**Directions**:
Locate the word "pink" in the entries below, then gather every line that holds it.

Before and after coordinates
[Start of section]

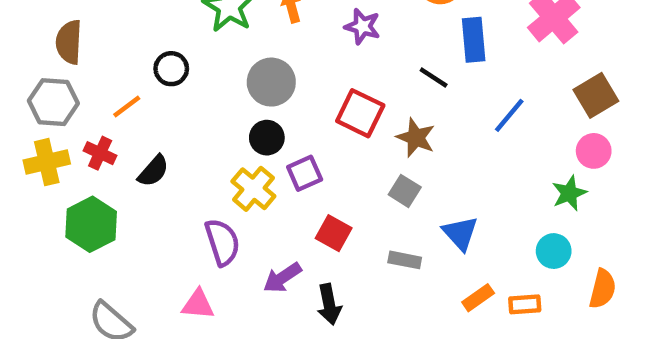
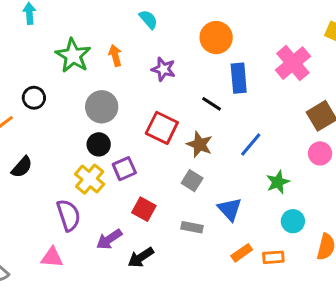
blue line: (509, 115) -> (251, 144), moved
green star: (569, 193) -> (278, 182), moved
black arrow: (329, 304) -> (141, 257), turned 68

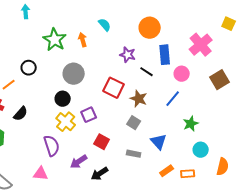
cyan semicircle: (148, 19) -> (105, 25), moved
purple star: (163, 69) -> (128, 55), moved
black circle: (99, 144) -> (63, 99), moved
pink circle: (320, 153) -> (182, 74), moved

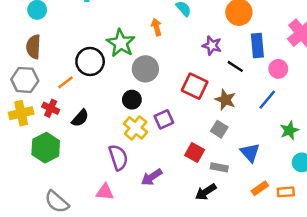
green star: (55, 40) -> (121, 43), moved
black circle: (29, 68) -> (90, 61), size x1.5
red square: (102, 142) -> (195, 153), moved
black arrow: (100, 174) -> (206, 192), moved

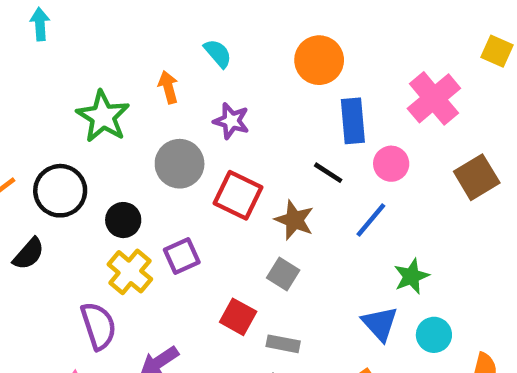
purple star: (212, 45) -> (231, 121), moved
black circle: (90, 61) -> (60, 191), moved
black line: (235, 66) -> (328, 173), moved
gray circle: (145, 69) -> (180, 164), moved
blue triangle: (250, 153) -> (380, 324), moved

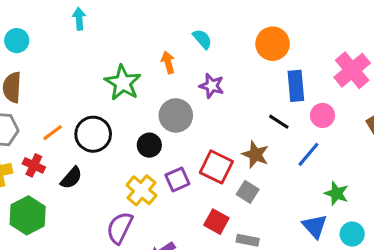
red square: (238, 195) -> (216, 167), moved
black circle: (123, 220) -> (149, 145), moved
green star: (411, 276) -> (337, 193), turned -30
purple semicircle: (98, 326) -> (120, 228), turned -136

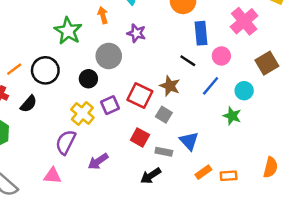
blue triangle: (315, 226) -> (189, 141), moved
cyan circle: (352, 234) -> (244, 91), moved

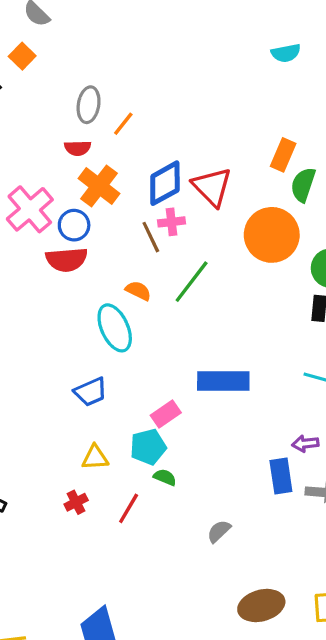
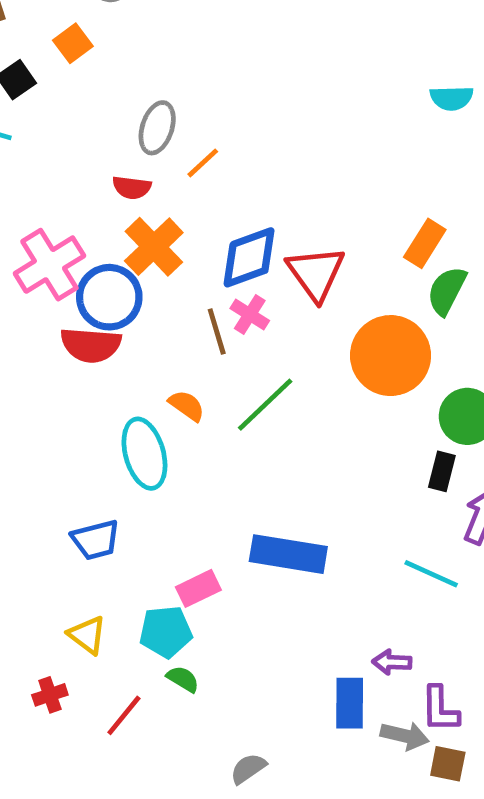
pink cross: (172, 222) -> (250, 314), turned 30
blue circle: (74, 225) -> (109, 297), size x1.4
yellow triangle: (95, 457) -> (87, 635), turned 32

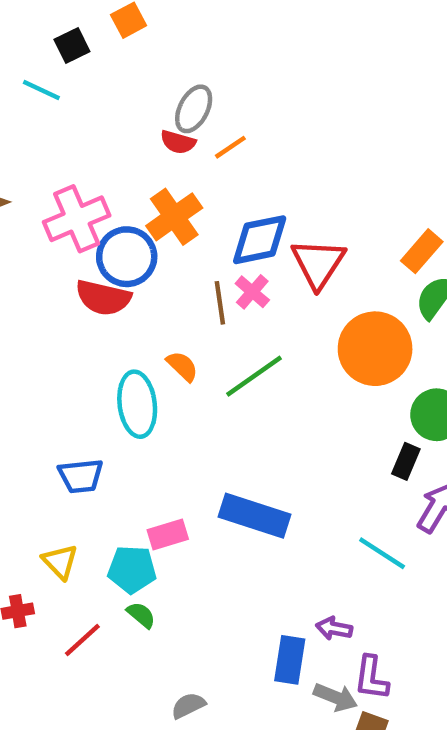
red semicircle: (132, 188) -> (178, 142), moved

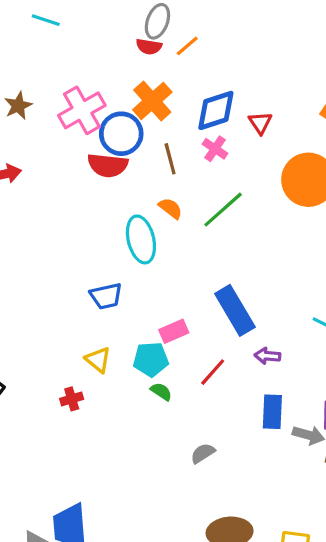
red triangle: (318, 263) -> (260, 123), size x0.6
brown line: (220, 303) -> (170, 159), moved
blue rectangle: (254, 516) -> (235, 310), turned 48
purple arrow: (334, 628) -> (267, 356), moved
red line: (82, 640) -> (213, 372), moved

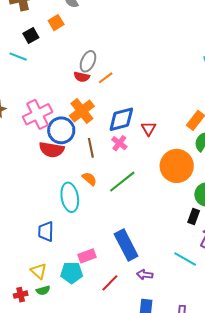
blue trapezoid: (106, 296) -> (46, 231), turned 100
green semicircle: (161, 392) -> (43, 290), moved, turned 128

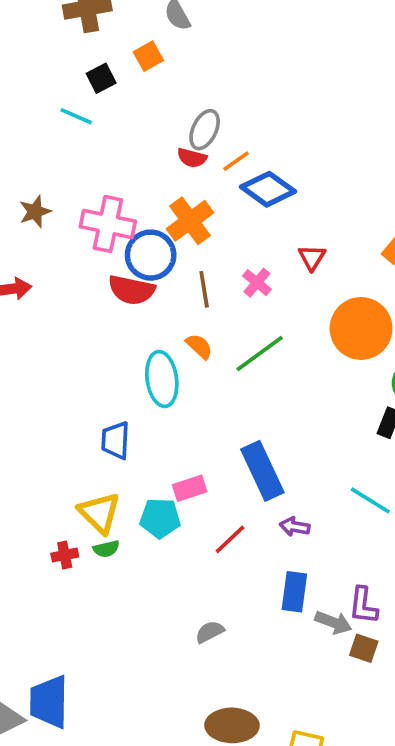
pink cross: (37, 114) -> (108, 224), turned 36
blue diamond: (121, 119) -> (268, 189), moved, turned 48
yellow triangle: (39, 271) -> (99, 513), size x1.4

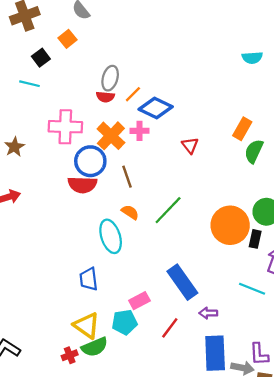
pink cross: (108, 224) -> (65, 127), moved
pink cross: (257, 283) -> (140, 131), moved, turned -30
orange circle: (361, 328) -> (230, 225), moved
green semicircle: (106, 549) -> (95, 347), size x1.6
blue rectangle: (294, 592) -> (215, 353), size x1.4

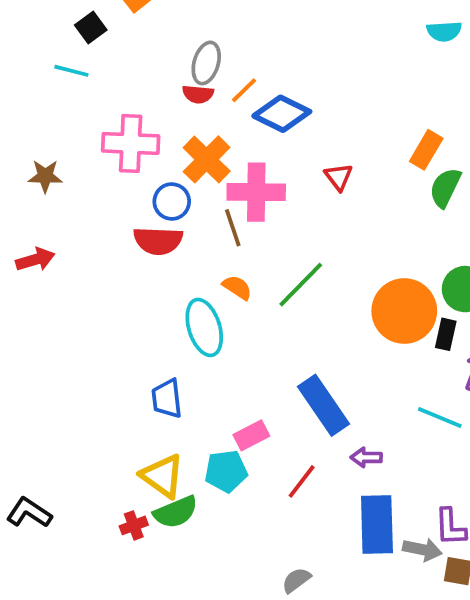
pink cross: (140, 131) -> (256, 192), moved, size x1.8
brown star: (14, 147) -> (45, 176), turned 30
blue circle: (90, 161) -> (172, 201), size x0.7

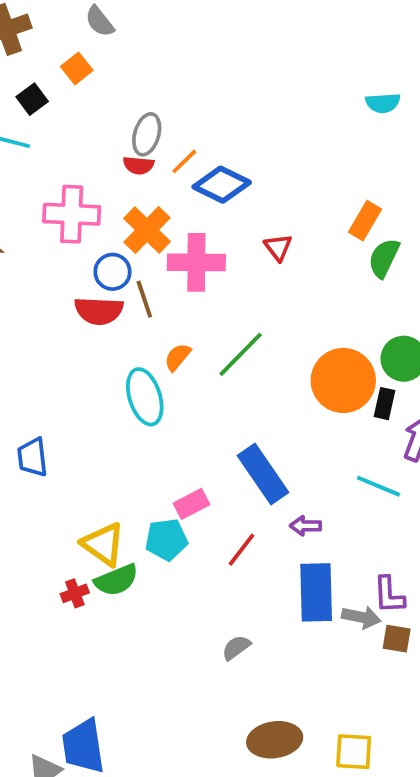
brown line: (233, 228) -> (144, 299), moved
orange semicircle: (237, 287) -> (178, 357), turned -84
blue trapezoid: (167, 399) -> (32, 457), moved

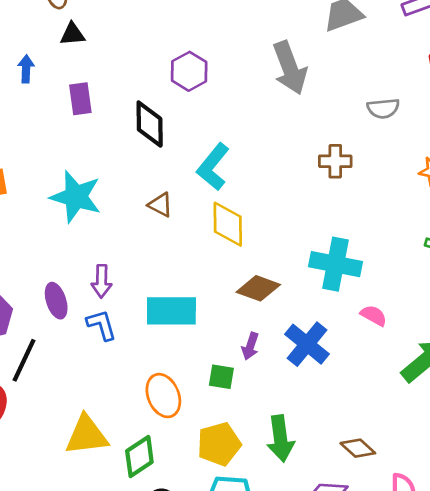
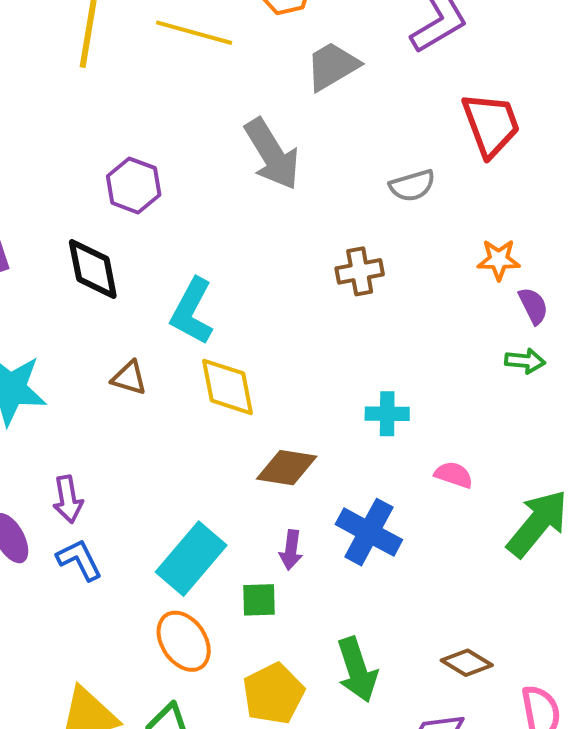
cyan cross: (335, 264) -> (387, 414), size x0.6
cyan rectangle: (171, 311) -> (191, 559), moved, turned -39

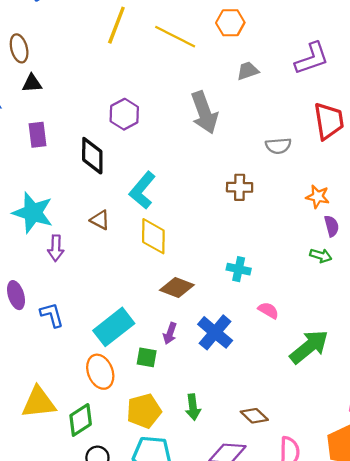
gray trapezoid: (332, 66) -> (248, 71), size x0.7
purple arrow: (68, 499) -> (56, 248), moved
green arrow: (357, 670) -> (193, 407), size x0.7

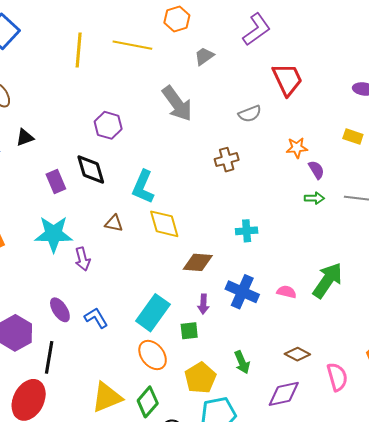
black triangle: (32, 83) -> (25, 137), moved
purple rectangle: (38, 135) -> (56, 181), moved
pink semicircle: (268, 310) -> (287, 292), moved

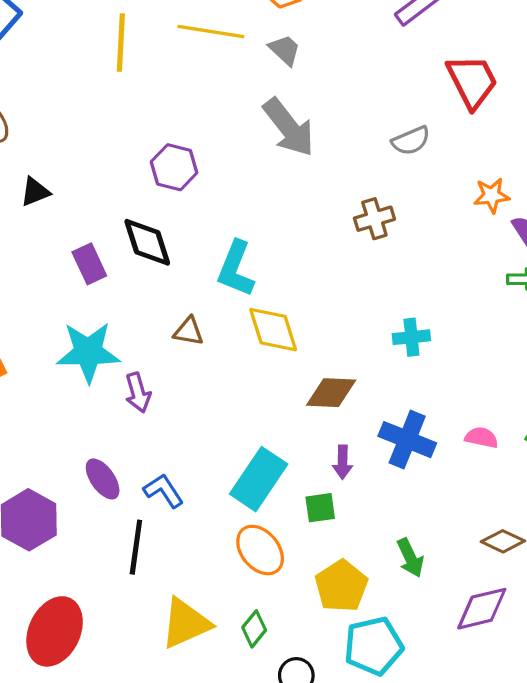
gray trapezoid: (204, 56) -> (285, 50), moved, turned 80
black line: (49, 357) -> (136, 547), moved
green diamond: (148, 402) -> (254, 629), size x0.7

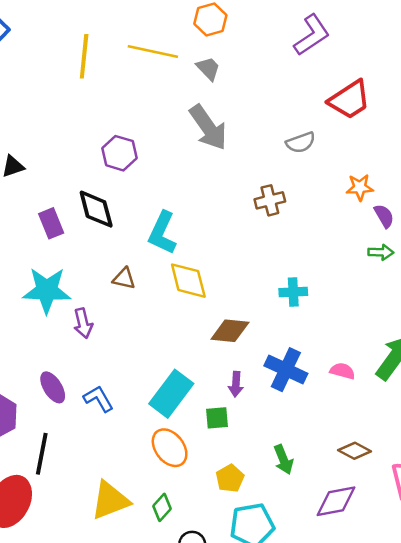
red trapezoid: (472, 81) -> (350, 100), turned 81
black line: (136, 547) -> (42, 454), moved
yellow pentagon: (341, 586) -> (230, 478), size x0.7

[End of section]

**Task output**:
pink circle: (320, 153) -> (182, 74), moved
pink cross: (172, 222) -> (250, 314), turned 30
pink cross: (37, 114) -> (108, 224), turned 36
pink cross: (108, 224) -> (65, 127), moved
pink cross: (257, 283) -> (140, 131), moved, turned -30
pink cross: (140, 131) -> (256, 192), moved, size x1.8
pink semicircle: (268, 310) -> (287, 292), moved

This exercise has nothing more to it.